## RECORDS FOR THE EXERCISE
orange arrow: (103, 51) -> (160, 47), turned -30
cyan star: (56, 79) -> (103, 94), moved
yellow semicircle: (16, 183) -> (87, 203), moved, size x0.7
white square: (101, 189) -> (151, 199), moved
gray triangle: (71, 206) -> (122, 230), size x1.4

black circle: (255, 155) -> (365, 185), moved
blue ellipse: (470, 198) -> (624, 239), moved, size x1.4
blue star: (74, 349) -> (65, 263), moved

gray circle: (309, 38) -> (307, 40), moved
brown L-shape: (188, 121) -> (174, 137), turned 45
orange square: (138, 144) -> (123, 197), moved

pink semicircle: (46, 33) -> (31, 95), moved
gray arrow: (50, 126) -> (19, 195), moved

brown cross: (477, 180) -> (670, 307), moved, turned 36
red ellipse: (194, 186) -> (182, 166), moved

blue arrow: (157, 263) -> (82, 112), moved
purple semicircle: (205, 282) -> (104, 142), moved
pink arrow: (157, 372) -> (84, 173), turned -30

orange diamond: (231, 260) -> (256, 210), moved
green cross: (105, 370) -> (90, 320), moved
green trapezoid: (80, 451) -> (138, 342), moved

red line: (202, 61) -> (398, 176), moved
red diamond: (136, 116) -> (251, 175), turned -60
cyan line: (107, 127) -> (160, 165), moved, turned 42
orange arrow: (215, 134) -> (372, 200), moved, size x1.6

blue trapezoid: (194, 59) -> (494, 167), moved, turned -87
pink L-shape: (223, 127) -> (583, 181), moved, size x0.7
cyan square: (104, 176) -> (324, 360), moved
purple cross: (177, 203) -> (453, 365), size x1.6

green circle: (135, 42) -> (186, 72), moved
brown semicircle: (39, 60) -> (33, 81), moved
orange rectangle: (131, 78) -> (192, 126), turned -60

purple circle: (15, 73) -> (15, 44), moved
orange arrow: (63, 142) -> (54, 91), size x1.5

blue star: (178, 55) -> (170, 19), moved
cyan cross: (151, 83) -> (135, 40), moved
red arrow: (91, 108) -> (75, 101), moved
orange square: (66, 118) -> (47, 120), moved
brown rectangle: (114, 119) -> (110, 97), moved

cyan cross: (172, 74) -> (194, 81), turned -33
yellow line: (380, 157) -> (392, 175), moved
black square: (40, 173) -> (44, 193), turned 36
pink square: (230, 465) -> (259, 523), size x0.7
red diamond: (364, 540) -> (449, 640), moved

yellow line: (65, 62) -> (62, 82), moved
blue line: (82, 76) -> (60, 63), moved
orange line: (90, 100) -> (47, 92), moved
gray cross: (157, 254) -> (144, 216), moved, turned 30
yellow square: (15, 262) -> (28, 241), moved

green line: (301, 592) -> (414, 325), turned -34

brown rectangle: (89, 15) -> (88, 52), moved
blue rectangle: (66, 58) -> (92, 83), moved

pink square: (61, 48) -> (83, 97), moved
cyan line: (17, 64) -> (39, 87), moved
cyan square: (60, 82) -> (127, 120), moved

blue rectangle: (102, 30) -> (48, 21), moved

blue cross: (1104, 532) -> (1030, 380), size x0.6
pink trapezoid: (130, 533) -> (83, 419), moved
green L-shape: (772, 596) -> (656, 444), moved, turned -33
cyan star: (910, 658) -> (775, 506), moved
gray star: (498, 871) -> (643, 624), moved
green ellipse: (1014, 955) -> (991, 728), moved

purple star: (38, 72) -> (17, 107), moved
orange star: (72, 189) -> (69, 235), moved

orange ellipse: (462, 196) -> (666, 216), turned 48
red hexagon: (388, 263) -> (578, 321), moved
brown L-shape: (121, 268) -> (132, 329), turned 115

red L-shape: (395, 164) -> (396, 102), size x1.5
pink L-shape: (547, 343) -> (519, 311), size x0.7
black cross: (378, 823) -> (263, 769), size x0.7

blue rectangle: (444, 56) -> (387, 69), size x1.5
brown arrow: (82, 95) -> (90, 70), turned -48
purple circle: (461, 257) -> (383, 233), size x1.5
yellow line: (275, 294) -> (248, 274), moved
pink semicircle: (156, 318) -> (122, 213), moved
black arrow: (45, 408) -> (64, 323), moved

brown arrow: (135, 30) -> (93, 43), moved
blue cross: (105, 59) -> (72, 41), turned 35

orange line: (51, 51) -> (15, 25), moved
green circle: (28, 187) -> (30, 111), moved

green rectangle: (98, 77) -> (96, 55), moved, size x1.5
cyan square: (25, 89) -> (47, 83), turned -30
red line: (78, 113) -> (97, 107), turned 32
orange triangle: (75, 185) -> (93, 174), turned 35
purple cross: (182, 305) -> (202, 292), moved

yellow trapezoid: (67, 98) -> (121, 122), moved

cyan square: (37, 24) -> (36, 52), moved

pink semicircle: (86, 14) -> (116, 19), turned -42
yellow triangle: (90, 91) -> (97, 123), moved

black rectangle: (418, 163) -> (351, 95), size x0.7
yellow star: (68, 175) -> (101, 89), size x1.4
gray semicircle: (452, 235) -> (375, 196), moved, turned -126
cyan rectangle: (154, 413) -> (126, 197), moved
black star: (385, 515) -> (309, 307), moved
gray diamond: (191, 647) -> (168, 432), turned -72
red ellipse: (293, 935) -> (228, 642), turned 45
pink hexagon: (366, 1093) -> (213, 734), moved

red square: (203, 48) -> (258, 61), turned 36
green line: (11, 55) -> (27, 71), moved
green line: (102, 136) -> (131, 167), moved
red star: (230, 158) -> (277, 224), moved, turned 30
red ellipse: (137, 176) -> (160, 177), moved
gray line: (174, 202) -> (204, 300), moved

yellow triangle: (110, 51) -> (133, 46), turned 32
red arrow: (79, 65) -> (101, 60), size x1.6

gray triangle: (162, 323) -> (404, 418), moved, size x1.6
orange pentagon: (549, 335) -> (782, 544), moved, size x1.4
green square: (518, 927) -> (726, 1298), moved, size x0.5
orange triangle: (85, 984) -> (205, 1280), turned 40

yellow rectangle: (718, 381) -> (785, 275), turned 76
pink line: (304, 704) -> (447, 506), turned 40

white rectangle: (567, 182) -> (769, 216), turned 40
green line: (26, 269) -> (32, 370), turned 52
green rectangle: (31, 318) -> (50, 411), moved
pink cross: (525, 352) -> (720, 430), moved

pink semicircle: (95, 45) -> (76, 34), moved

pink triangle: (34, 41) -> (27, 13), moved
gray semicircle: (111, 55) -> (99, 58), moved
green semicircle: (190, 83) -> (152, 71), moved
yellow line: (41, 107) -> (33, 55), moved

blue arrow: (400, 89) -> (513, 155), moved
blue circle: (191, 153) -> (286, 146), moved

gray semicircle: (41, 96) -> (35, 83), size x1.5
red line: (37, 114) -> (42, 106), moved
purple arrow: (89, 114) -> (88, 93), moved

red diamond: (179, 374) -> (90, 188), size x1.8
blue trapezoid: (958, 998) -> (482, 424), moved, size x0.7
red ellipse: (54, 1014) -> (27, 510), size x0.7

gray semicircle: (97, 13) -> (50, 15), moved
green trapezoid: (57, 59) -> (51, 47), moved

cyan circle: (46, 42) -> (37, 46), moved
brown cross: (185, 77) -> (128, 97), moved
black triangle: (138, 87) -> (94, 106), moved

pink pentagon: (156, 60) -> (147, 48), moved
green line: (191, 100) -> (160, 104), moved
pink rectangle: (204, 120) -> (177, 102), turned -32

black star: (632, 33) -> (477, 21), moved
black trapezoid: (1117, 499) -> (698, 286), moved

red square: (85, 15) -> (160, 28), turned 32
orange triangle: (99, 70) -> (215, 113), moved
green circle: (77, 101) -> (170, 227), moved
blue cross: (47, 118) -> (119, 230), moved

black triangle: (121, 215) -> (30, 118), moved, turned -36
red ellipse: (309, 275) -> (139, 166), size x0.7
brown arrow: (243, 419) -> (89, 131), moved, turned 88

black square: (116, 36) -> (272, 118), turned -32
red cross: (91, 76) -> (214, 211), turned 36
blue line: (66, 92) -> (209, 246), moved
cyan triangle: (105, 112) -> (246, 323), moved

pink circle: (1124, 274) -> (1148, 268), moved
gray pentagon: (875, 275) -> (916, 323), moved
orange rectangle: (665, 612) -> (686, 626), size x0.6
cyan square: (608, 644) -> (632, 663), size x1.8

## TRY IT
Reprint exactly the lines above that start at the one with "orange arrow: (63, 142)" and end at the one with "green rectangle: (98, 77)", keeping both and adding none.

## OUTPUT BELOW
orange arrow: (63, 142) -> (54, 91), size x1.5

blue star: (178, 55) -> (170, 19), moved
cyan cross: (151, 83) -> (135, 40), moved
red arrow: (91, 108) -> (75, 101), moved
orange square: (66, 118) -> (47, 120), moved
brown rectangle: (114, 119) -> (110, 97), moved

cyan cross: (172, 74) -> (194, 81), turned -33
yellow line: (380, 157) -> (392, 175), moved
black square: (40, 173) -> (44, 193), turned 36
pink square: (230, 465) -> (259, 523), size x0.7
red diamond: (364, 540) -> (449, 640), moved

yellow line: (65, 62) -> (62, 82), moved
blue line: (82, 76) -> (60, 63), moved
orange line: (90, 100) -> (47, 92), moved
gray cross: (157, 254) -> (144, 216), moved, turned 30
yellow square: (15, 262) -> (28, 241), moved

green line: (301, 592) -> (414, 325), turned -34

brown rectangle: (89, 15) -> (88, 52), moved
blue rectangle: (66, 58) -> (92, 83), moved

pink square: (61, 48) -> (83, 97), moved
cyan line: (17, 64) -> (39, 87), moved
cyan square: (60, 82) -> (127, 120), moved

blue rectangle: (102, 30) -> (48, 21), moved

blue cross: (1104, 532) -> (1030, 380), size x0.6
pink trapezoid: (130, 533) -> (83, 419), moved
green L-shape: (772, 596) -> (656, 444), moved, turned -33
cyan star: (910, 658) -> (775, 506), moved
gray star: (498, 871) -> (643, 624), moved
green ellipse: (1014, 955) -> (991, 728), moved

purple star: (38, 72) -> (17, 107), moved
orange star: (72, 189) -> (69, 235), moved

orange ellipse: (462, 196) -> (666, 216), turned 48
red hexagon: (388, 263) -> (578, 321), moved
brown L-shape: (121, 268) -> (132, 329), turned 115

red L-shape: (395, 164) -> (396, 102), size x1.5
pink L-shape: (547, 343) -> (519, 311), size x0.7
black cross: (378, 823) -> (263, 769), size x0.7

blue rectangle: (444, 56) -> (387, 69), size x1.5
brown arrow: (82, 95) -> (90, 70), turned -48
purple circle: (461, 257) -> (383, 233), size x1.5
yellow line: (275, 294) -> (248, 274), moved
pink semicircle: (156, 318) -> (122, 213), moved
black arrow: (45, 408) -> (64, 323), moved

brown arrow: (135, 30) -> (93, 43), moved
blue cross: (105, 59) -> (72, 41), turned 35

orange line: (51, 51) -> (15, 25), moved
green circle: (28, 187) -> (30, 111), moved

green rectangle: (98, 77) -> (96, 55), moved, size x1.5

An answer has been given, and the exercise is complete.